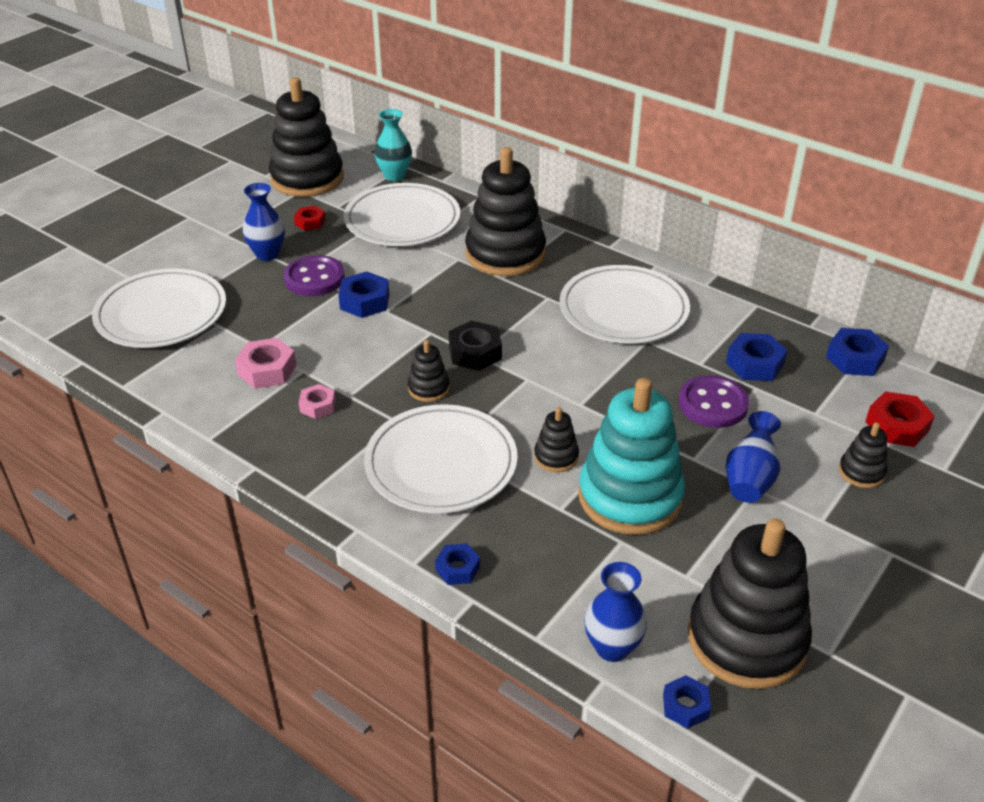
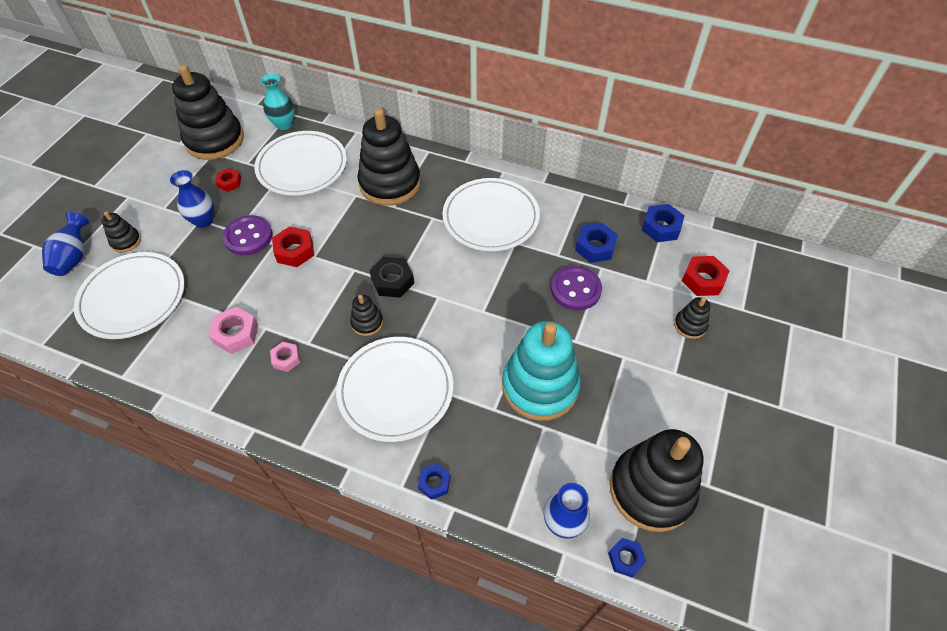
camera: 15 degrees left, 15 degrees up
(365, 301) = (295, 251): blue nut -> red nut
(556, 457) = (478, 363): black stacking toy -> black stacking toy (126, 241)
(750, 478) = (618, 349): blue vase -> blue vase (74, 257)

Requirement: Reproduce the data above word for word, but leave the images out.

Task result:
camera: 15 degrees left, 15 degrees up
(365, 301) = (295, 251): blue nut -> red nut
(556, 457) = (478, 363): black stacking toy -> black stacking toy (126, 241)
(750, 478) = (618, 349): blue vase -> blue vase (74, 257)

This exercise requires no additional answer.